(Supplied records begins)
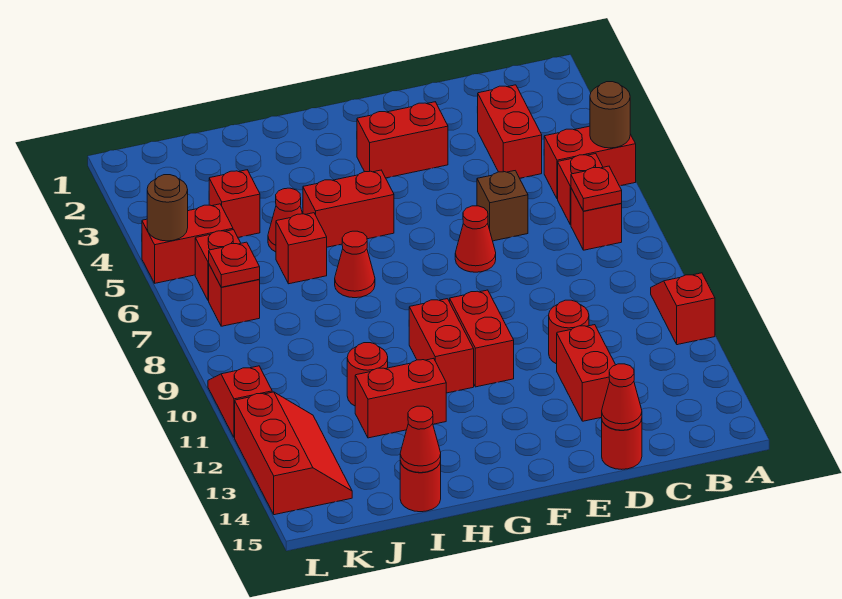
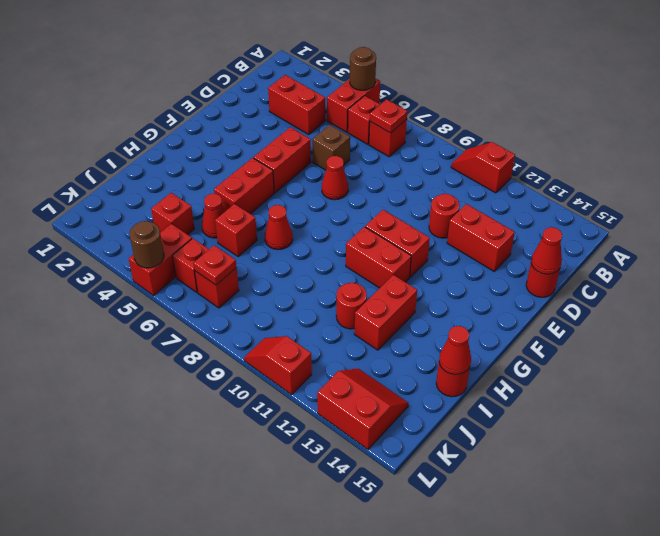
red brick E3:F3 level 1 -> red brick E5:F5 level 1
red slope K12:L14 level 1 top L -> red slope K13:L14 level 1 top L

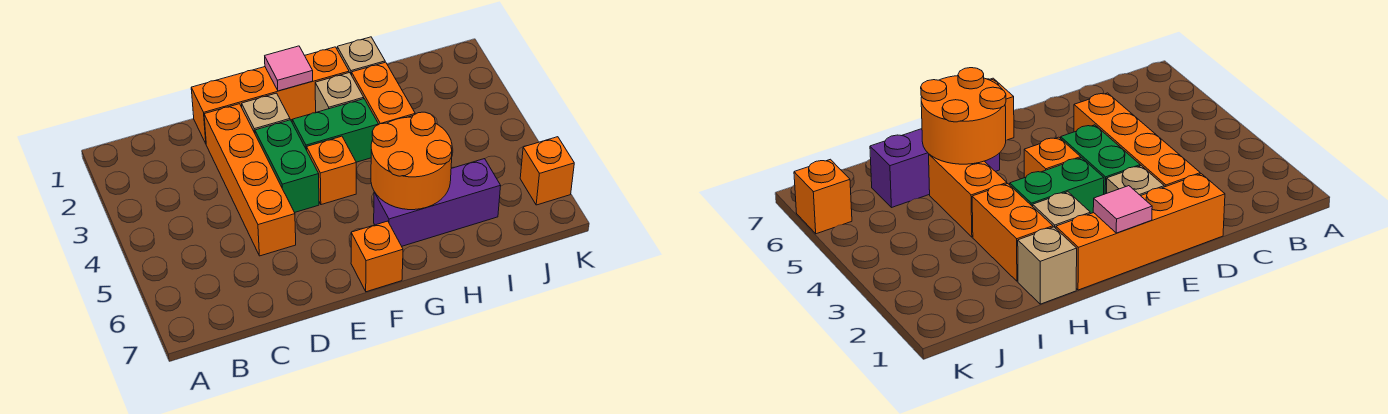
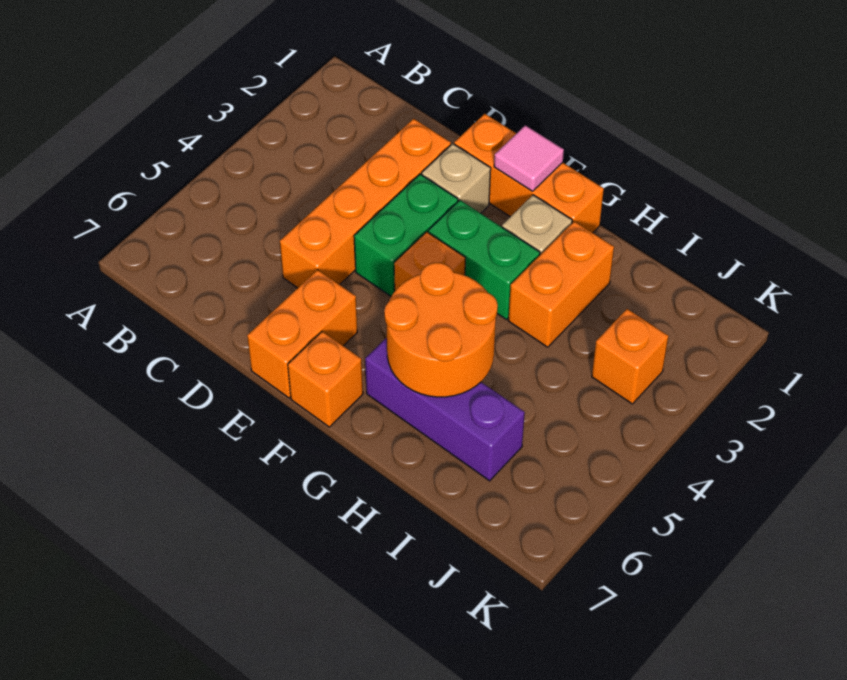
orange brick D1:G1 level 1 -> orange brick E1:G1 level 1
tan brick H1 level 1 -> none
orange brick H4:H5 level 1 -> orange brick E6:E7 level 1
orange brick K6 level 1 -> orange brick J3 level 1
(Supplied records ends)
Start at the line containing "orange brick H4:H5" and copy each line through the last one in the records, exactly and with nothing added.

_Expected answer:_
orange brick H4:H5 level 1 -> orange brick E6:E7 level 1
orange brick K6 level 1 -> orange brick J3 level 1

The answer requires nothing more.